--- Begin Material for this exercise ---

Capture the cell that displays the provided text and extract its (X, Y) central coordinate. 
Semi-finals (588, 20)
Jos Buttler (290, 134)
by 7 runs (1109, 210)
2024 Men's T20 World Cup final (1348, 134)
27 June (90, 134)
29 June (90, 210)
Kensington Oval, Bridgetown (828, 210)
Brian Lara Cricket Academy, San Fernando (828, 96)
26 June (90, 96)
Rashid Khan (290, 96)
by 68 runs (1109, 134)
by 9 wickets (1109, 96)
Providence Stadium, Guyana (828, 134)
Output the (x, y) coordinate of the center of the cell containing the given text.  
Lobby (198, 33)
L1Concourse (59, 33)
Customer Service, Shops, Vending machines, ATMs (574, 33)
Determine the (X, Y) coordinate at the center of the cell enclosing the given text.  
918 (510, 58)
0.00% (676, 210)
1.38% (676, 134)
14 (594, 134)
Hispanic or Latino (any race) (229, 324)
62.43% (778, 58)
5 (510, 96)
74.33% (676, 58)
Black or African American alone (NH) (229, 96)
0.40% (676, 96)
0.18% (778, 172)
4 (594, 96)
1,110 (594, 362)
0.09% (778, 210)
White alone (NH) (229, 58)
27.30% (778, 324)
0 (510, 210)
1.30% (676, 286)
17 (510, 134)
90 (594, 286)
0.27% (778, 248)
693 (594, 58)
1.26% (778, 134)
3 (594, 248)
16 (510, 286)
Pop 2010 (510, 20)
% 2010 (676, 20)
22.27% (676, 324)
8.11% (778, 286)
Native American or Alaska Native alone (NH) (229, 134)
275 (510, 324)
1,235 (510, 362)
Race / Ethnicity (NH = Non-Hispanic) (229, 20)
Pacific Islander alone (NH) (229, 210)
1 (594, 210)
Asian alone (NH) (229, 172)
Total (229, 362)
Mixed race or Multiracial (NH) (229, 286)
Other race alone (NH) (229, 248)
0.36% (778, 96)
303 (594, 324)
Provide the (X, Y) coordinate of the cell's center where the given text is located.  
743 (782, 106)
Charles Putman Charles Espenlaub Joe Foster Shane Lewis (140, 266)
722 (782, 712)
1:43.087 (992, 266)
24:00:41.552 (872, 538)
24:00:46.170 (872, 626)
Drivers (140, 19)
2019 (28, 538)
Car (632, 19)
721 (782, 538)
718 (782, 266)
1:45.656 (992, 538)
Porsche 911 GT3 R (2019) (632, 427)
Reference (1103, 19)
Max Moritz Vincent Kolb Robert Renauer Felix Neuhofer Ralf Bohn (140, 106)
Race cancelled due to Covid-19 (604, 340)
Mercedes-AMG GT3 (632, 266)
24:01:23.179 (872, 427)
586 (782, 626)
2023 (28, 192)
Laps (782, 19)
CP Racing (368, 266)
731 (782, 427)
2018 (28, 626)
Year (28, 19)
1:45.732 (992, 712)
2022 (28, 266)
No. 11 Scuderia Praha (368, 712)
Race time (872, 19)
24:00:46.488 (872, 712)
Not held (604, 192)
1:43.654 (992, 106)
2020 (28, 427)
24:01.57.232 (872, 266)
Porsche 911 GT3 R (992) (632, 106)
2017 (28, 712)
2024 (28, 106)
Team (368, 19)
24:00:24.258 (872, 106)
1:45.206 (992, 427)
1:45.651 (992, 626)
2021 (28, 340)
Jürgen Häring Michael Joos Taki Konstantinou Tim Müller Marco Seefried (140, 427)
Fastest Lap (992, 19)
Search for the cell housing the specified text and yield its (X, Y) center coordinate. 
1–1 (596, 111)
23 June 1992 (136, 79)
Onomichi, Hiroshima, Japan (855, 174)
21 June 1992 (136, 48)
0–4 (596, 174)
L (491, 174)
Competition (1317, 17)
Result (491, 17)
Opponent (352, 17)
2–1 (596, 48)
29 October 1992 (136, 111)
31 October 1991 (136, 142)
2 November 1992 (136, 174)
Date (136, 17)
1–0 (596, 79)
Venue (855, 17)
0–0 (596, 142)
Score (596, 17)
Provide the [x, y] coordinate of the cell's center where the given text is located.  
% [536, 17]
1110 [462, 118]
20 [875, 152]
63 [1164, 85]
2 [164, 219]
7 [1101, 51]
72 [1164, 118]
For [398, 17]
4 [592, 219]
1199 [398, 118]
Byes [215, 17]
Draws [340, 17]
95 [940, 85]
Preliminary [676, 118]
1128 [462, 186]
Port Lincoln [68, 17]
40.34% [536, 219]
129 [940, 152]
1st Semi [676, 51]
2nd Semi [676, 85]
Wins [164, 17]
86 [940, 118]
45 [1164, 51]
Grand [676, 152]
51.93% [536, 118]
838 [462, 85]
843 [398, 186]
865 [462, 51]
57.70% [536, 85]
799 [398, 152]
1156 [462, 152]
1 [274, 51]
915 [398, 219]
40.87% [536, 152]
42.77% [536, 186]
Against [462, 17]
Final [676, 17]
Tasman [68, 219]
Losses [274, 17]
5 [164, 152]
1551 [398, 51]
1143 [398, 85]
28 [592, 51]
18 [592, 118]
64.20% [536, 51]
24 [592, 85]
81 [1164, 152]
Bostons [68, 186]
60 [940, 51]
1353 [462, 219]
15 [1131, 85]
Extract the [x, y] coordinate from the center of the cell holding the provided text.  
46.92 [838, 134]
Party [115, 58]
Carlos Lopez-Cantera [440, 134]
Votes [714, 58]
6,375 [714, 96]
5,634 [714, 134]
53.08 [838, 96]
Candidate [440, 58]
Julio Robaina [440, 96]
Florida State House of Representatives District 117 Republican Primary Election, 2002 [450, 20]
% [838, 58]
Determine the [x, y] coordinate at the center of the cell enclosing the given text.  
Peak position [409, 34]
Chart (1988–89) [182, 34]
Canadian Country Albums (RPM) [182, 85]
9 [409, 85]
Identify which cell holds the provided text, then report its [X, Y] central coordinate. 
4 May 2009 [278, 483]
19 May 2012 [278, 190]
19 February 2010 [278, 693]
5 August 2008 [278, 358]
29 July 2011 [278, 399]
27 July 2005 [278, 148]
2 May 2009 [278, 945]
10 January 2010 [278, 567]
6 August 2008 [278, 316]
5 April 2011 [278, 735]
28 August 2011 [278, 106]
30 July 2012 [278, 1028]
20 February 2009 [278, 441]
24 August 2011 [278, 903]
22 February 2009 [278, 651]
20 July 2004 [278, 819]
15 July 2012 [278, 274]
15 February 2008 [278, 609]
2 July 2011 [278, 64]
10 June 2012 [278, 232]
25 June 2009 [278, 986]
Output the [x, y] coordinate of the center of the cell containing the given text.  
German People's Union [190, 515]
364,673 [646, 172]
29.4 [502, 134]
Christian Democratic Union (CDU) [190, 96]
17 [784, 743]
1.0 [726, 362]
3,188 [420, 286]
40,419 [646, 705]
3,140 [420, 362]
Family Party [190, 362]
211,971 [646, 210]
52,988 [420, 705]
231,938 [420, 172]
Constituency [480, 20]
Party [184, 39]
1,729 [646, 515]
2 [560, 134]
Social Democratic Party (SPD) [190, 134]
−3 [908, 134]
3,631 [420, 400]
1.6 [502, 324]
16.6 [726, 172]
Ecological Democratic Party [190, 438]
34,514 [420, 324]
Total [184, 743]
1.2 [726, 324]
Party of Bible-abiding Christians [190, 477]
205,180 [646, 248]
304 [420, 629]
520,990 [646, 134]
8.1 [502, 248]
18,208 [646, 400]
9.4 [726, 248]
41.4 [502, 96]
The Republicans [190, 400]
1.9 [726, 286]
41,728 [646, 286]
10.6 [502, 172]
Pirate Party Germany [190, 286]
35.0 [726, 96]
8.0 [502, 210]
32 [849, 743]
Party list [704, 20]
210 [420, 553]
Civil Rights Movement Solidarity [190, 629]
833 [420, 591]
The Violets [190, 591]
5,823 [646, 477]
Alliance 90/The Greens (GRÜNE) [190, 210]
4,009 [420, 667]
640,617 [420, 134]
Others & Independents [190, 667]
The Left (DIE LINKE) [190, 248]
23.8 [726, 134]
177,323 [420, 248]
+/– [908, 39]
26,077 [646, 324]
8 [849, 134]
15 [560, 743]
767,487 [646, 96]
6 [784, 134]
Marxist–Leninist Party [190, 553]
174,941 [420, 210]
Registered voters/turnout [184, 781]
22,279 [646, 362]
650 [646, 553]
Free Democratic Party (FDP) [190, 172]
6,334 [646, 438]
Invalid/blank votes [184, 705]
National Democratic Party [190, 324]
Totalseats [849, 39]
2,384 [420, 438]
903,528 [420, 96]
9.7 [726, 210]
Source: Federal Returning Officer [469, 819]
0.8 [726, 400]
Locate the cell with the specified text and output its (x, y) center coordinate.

--- End Material for this exercise ---

* [Exercise aim] Render everything from the start of the listing down to the line containing "2022 (28, 266)", both ends included, as a numbered list, leaving out blank lines.

* [The output]
1. Capture the cell that displays the provided text and extract its (X, Y) central coordinate. 
2. Semi-finals (588, 20)
3. Jos Buttler (290, 134)
4. by 7 runs (1109, 210)
5. 2024 Men's T20 World Cup final (1348, 134)
6. 27 June (90, 134)
7. 29 June (90, 210)
8. Kensington Oval, Bridgetown (828, 210)
9. Brian Lara Cricket Academy, San Fernando (828, 96)
10. 26 June (90, 96)
11. Rashid Khan (290, 96)
12. by 68 runs (1109, 134)
13. by 9 wickets (1109, 96)
14. Providence Stadium, Guyana (828, 134)
15. Output the (x, y) coordinate of the center of the cell containing the given text.  
16. Lobby (198, 33)
17. L1Concourse (59, 33)
18. Customer Service, Shops, Vending machines, ATMs (574, 33)
19. Determine the (X, Y) coordinate at the center of the cell enclosing the given text.  
20. 918 (510, 58)
21. 0.00% (676, 210)
22. 1.38% (676, 134)
23. 14 (594, 134)
24. Hispanic or Latino (any race) (229, 324)
25. 62.43% (778, 58)
26. 5 (510, 96)
27. 74.33% (676, 58)
28. Black or African American alone (NH) (229, 96)
29. 0.40% (676, 96)
30. 0.18% (778, 172)
31. 4 (594, 96)
32. 1,110 (594, 362)
33. 0.09% (778, 210)
34. White alone (NH) (229, 58)
35. 27.30% (778, 324)
36. 0 (510, 210)
37. 1.30% (676, 286)
38. 17 (510, 134)
39. 90 (594, 286)
40. 0.27% (778, 248)
41. 693 (594, 58)
42. 1.26% (778, 134)
43. 3 (594, 248)
44. 16 (510, 286)
45. Pop 2010 (510, 20)
46. % 2010 (676, 20)
47. 22.27% (676, 324)
48. 8.11% (778, 286)
49. Native American or Alaska Native alone (NH) (229, 134)
50. 275 (510, 324)
51. 1,235 (510, 362)
52. Race / Ethnicity (NH = Non-Hispanic) (229, 20)
53. Pacific Islander alone (NH) (229, 210)
54. 1 (594, 210)
55. Asian alone (NH) (229, 172)
56. Total (229, 362)
57. Mixed race or Multiracial (NH) (229, 286)
58. Other race alone (NH) (229, 248)
59. 0.36% (778, 96)
60. 303 (594, 324)
61. Provide the (X, Y) coordinate of the cell's center where the given text is located.  
62. 743 (782, 106)
63. Charles Putman Charles Espenlaub Joe Foster Shane Lewis (140, 266)
64. 722 (782, 712)
65. 1:43.087 (992, 266)
66. 24:00:41.552 (872, 538)
67. 24:00:46.170 (872, 626)
68. Drivers (140, 19)
69. 2019 (28, 538)
70. Car (632, 19)
71. 721 (782, 538)
72. 718 (782, 266)
73. 1:45.656 (992, 538)
74. Porsche 911 GT3 R (2019) (632, 427)
75. Reference (1103, 19)
76. Max Moritz Vincent Kolb Robert Renauer Felix Neuhofer Ralf Bohn (140, 106)
77. Race cancelled due to Covid-19 (604, 340)
78. Mercedes-AMG GT3 (632, 266)
79. 24:01:23.179 (872, 427)
80. 586 (782, 626)
81. 2023 (28, 192)
82. Laps (782, 19)
83. CP Racing (368, 266)
84. 731 (782, 427)
85. 2018 (28, 626)
86. Year (28, 19)
87. 1:45.732 (992, 712)
88. 2022 (28, 266)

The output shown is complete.